DATA PROVIDED:
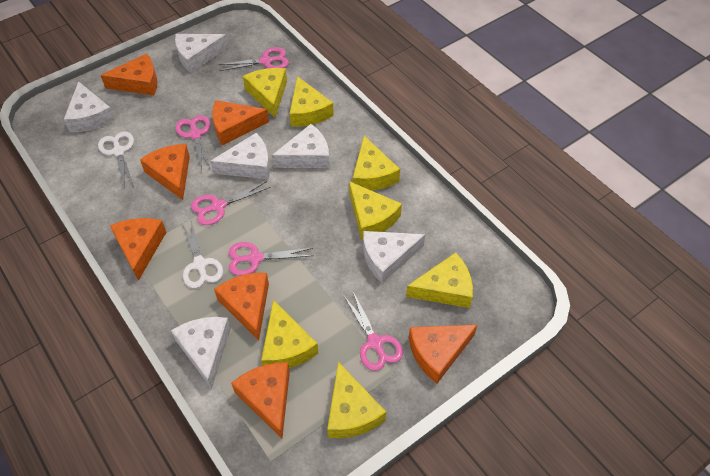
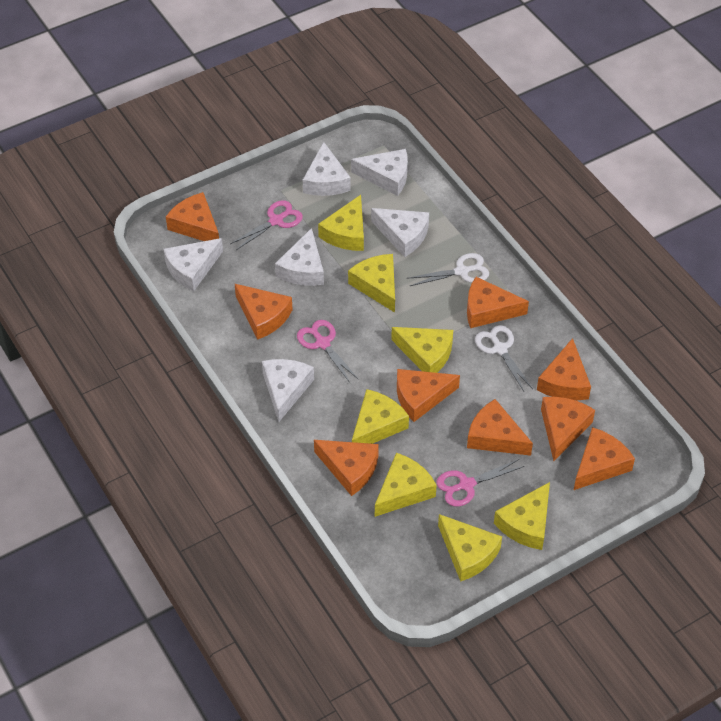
orange cheese: 7 -> 9
pink scissors: 5 -> 3

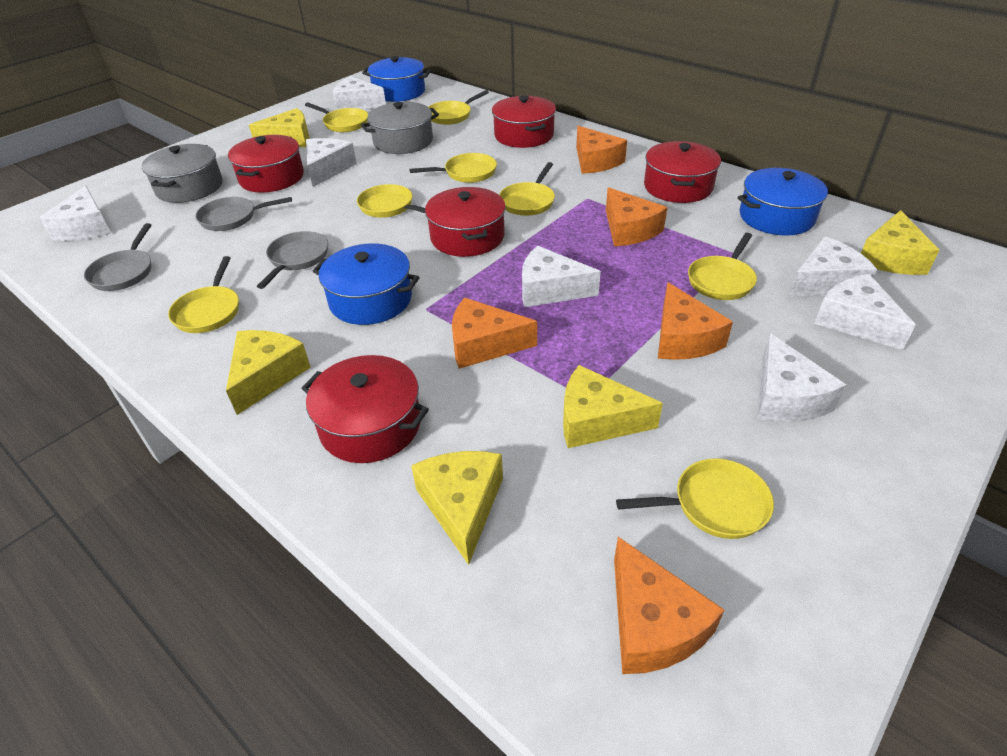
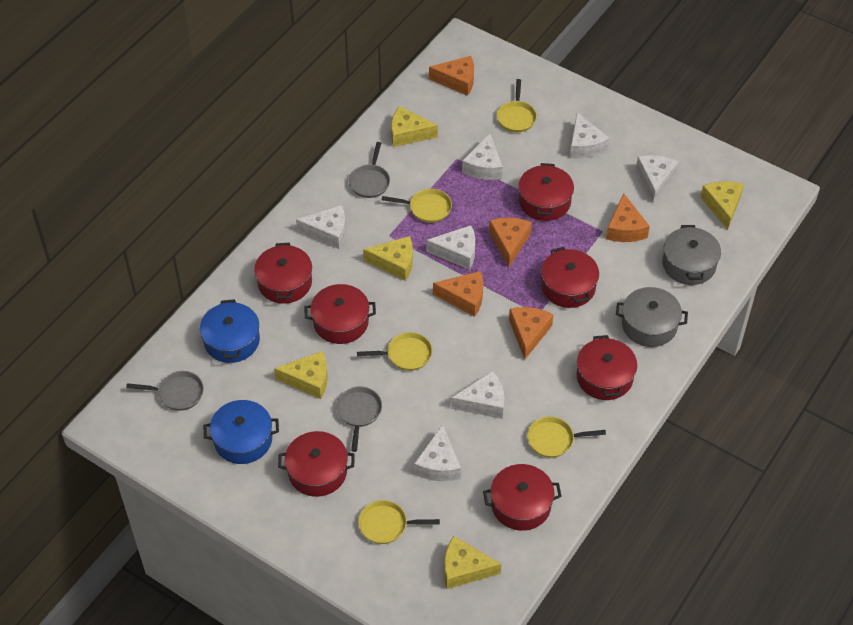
blue pot: 3 -> 2
red pot: 5 -> 7
yellow pan: 8 -> 5

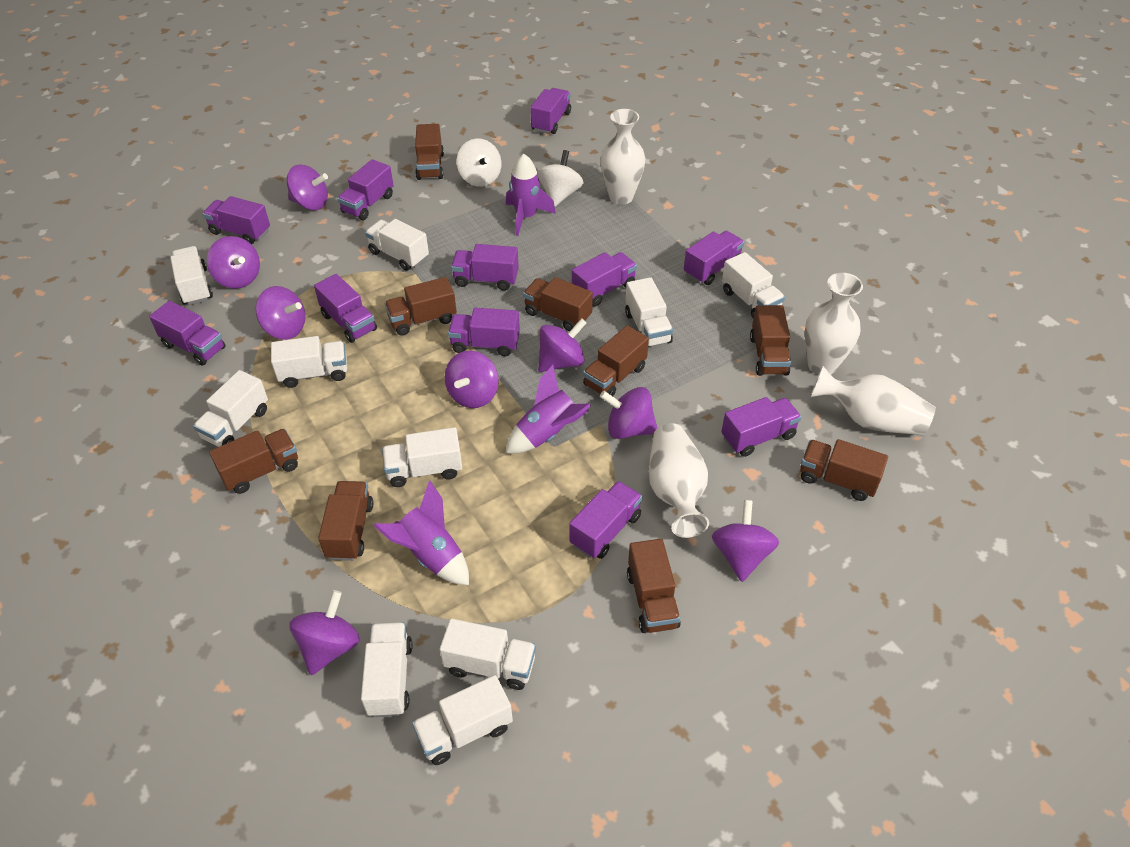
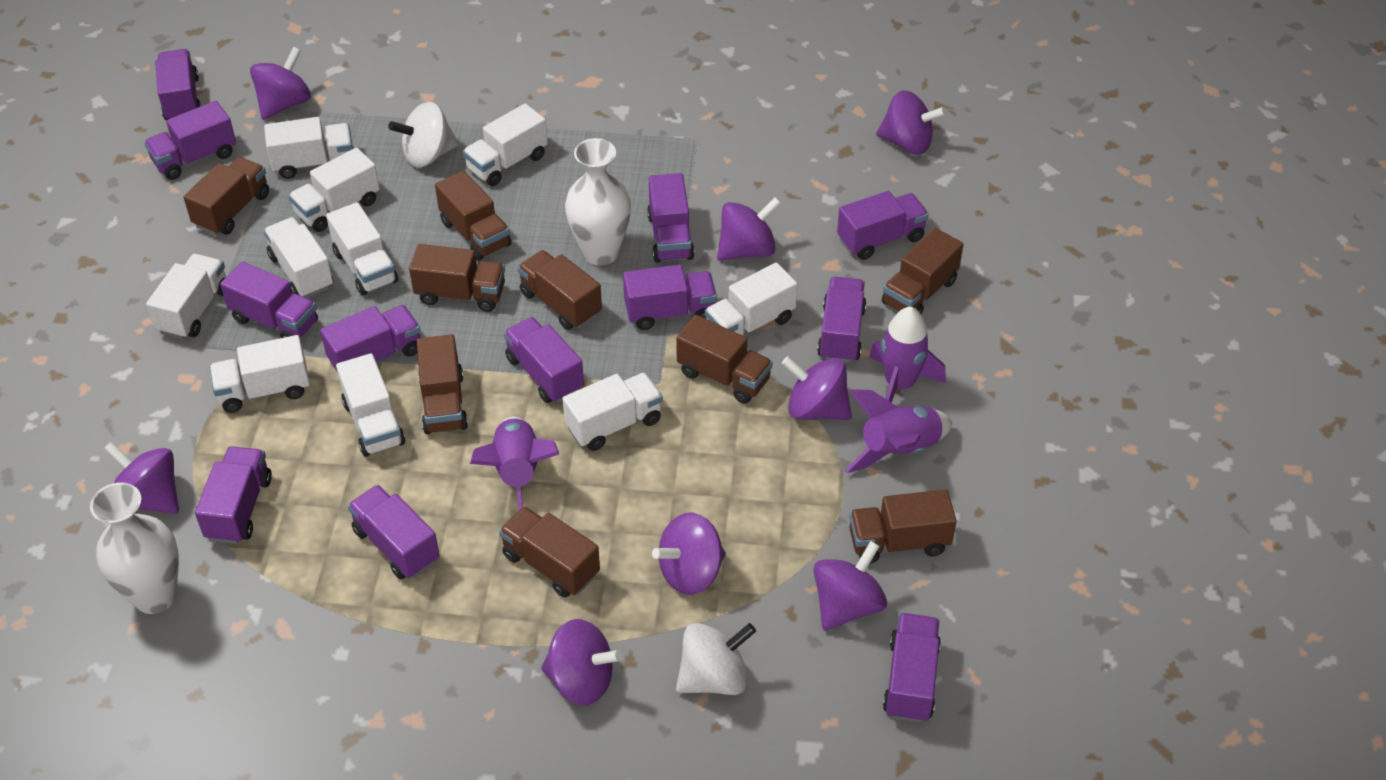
purple truck: 11 -> 12
white vase: 4 -> 2

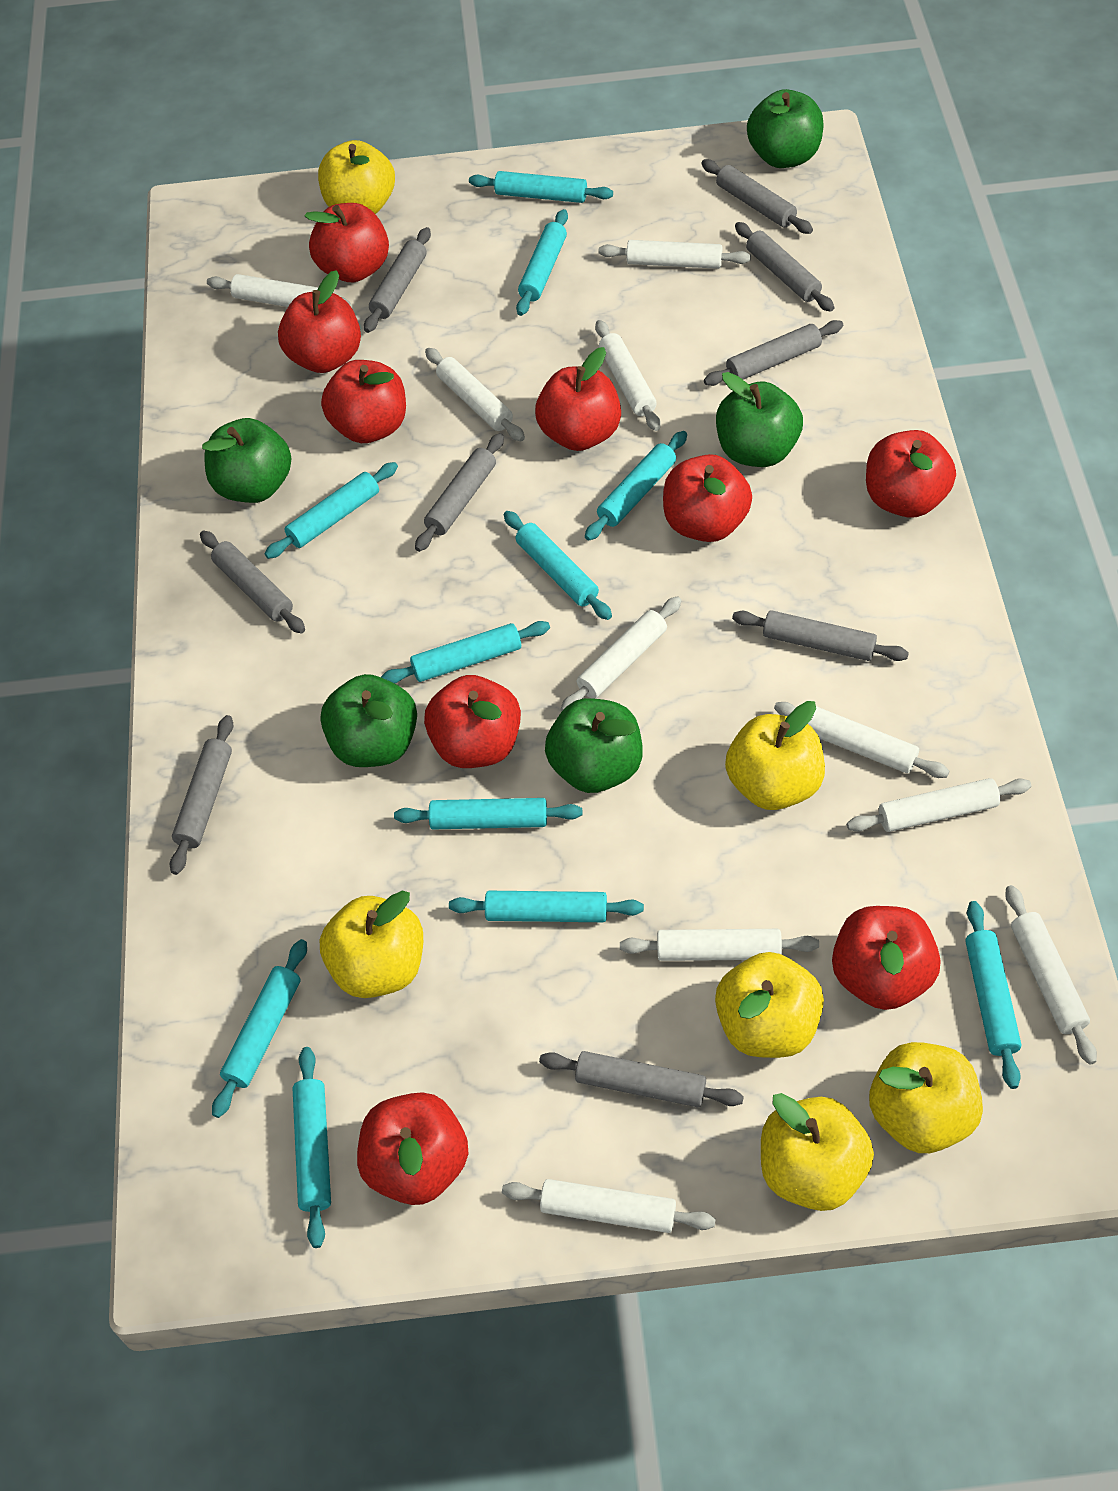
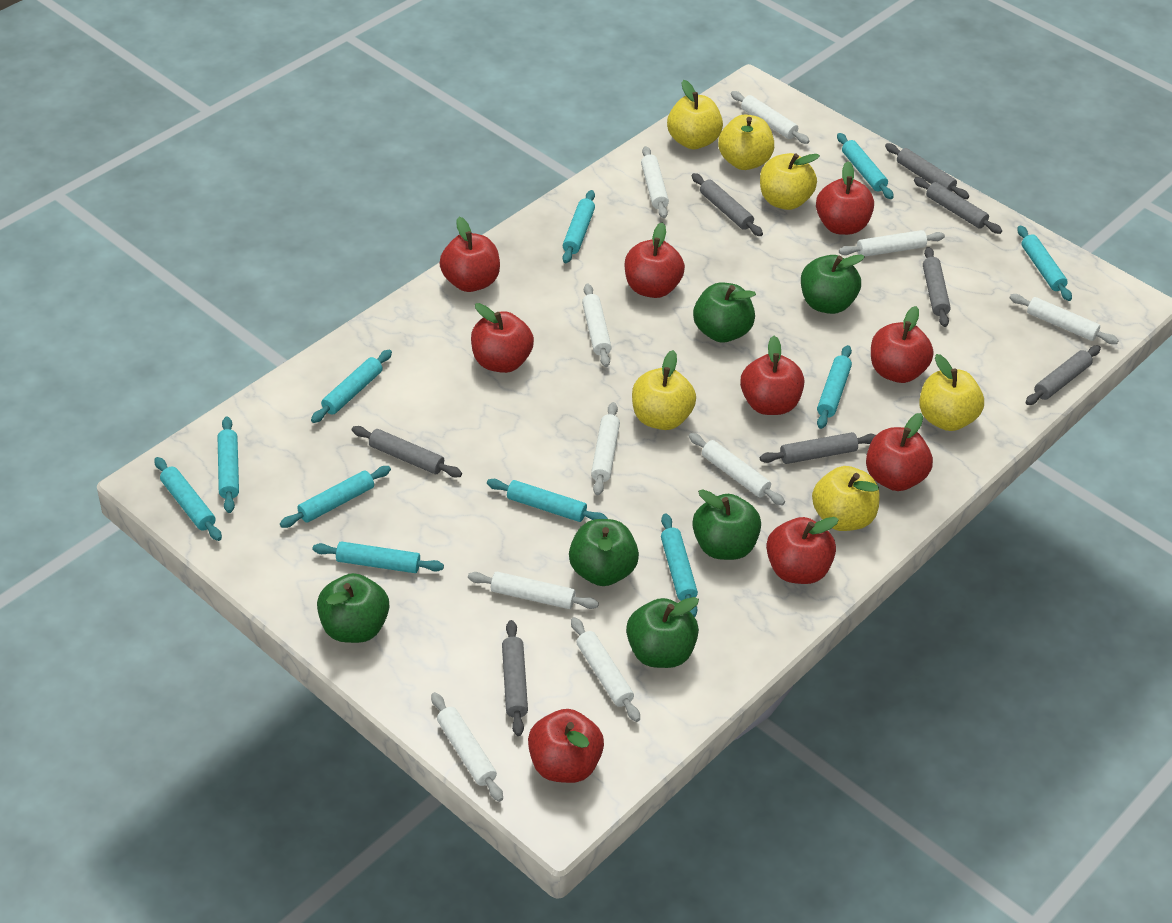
green apple: 5 -> 6
grey rolling pin: 9 -> 8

DIRECTIONS:
Please output the lines from the line that holds "yellow pan: 8 -> 5" through the final line of the material above, both included. Each line must match exactly, and pictures must be excluded.

FINISHED TASK:
yellow pan: 8 -> 5

purple truck: 11 -> 12
white vase: 4 -> 2

green apple: 5 -> 6
grey rolling pin: 9 -> 8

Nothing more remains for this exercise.